__What needs to be done__.
When the word "none" shows up in a line of the data below, copy that whole line.

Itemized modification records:
▼
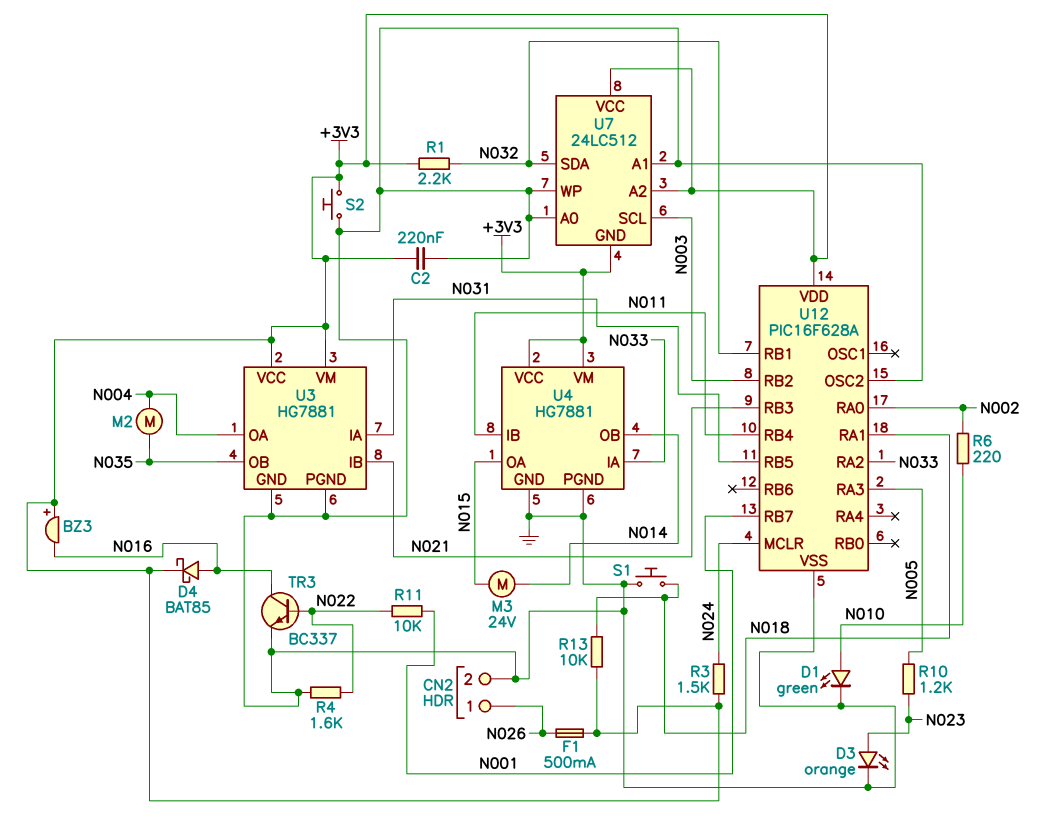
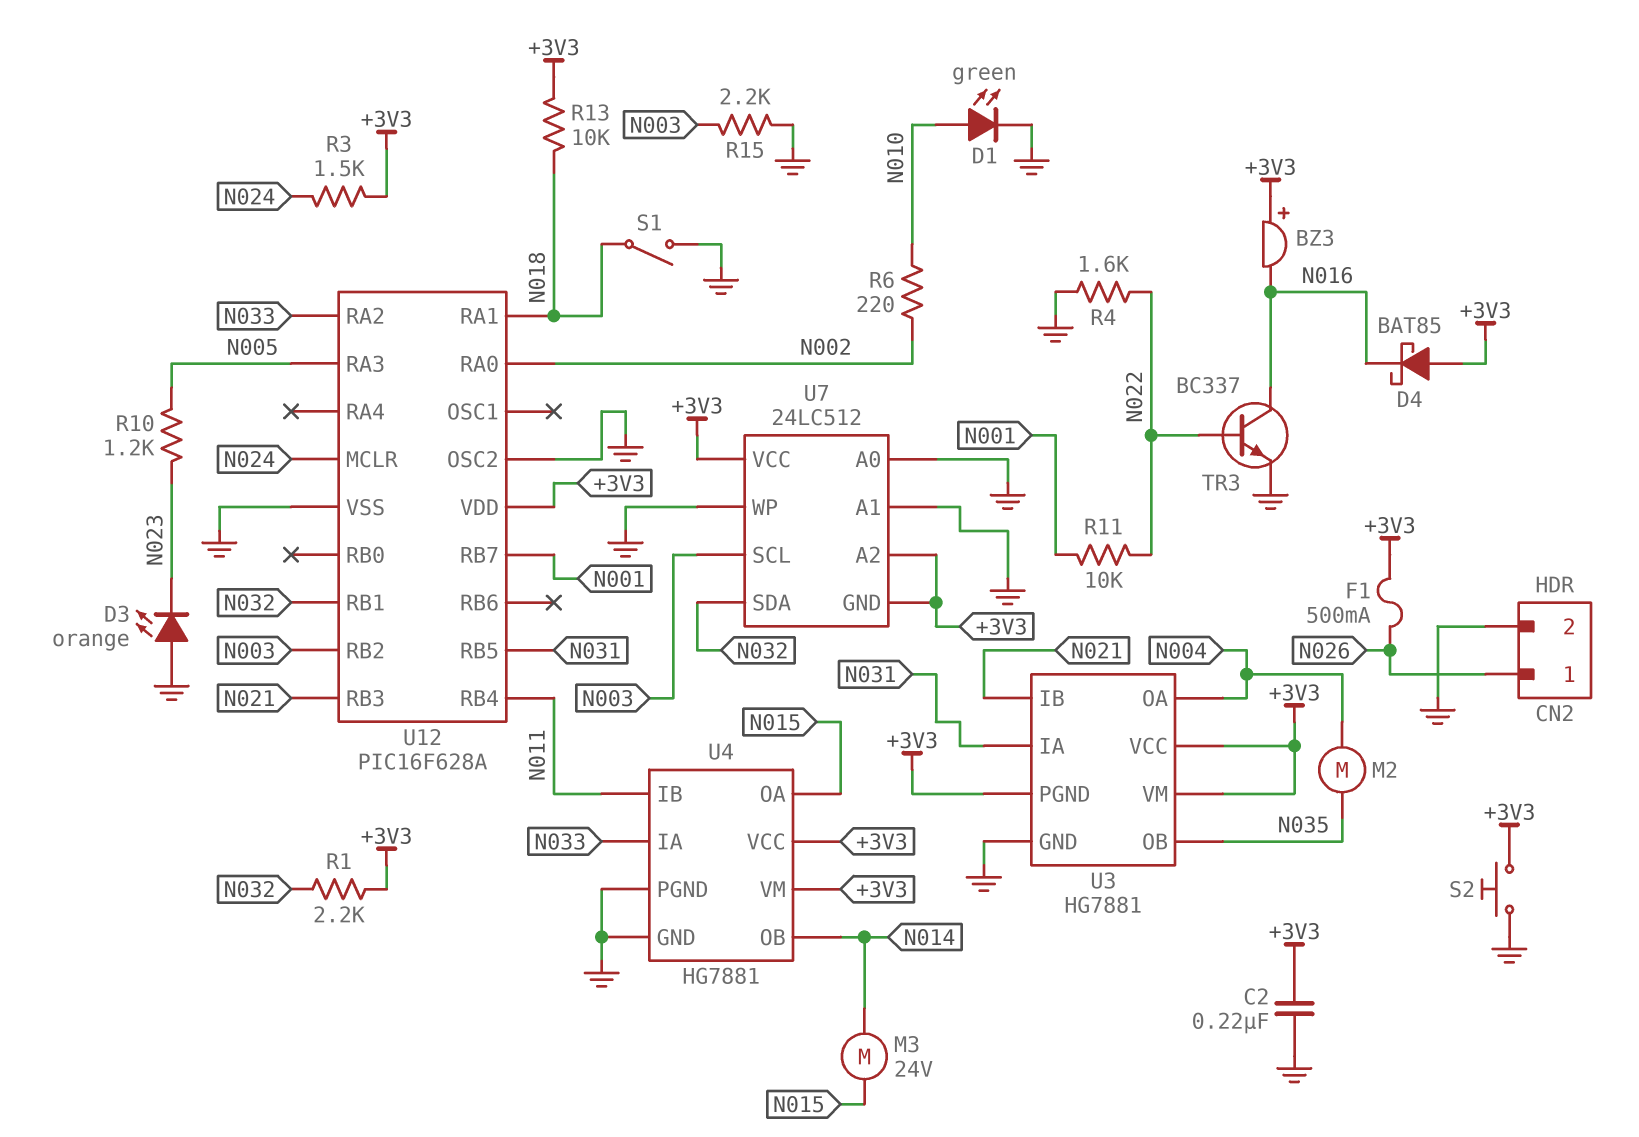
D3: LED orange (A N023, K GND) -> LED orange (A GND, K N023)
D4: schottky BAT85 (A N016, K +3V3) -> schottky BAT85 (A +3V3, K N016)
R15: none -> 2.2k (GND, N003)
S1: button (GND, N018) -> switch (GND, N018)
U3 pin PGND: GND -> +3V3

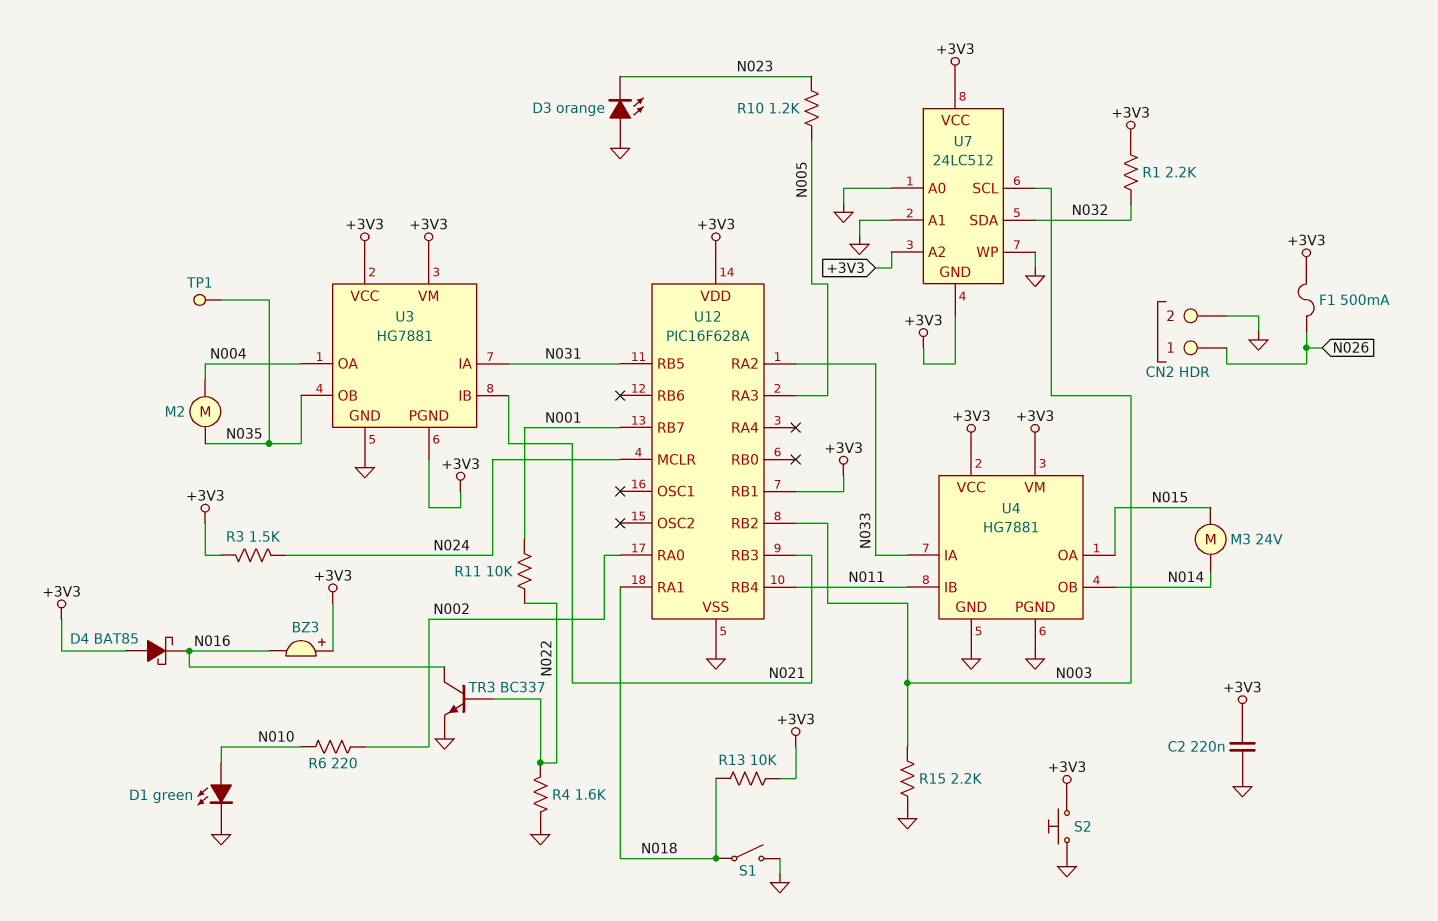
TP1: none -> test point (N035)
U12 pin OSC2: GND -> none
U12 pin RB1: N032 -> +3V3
▲
__Result of this task__.
R15: none -> 2.2k (GND, N003)
TP1: none -> test point (N035)
U12 pin OSC2: GND -> none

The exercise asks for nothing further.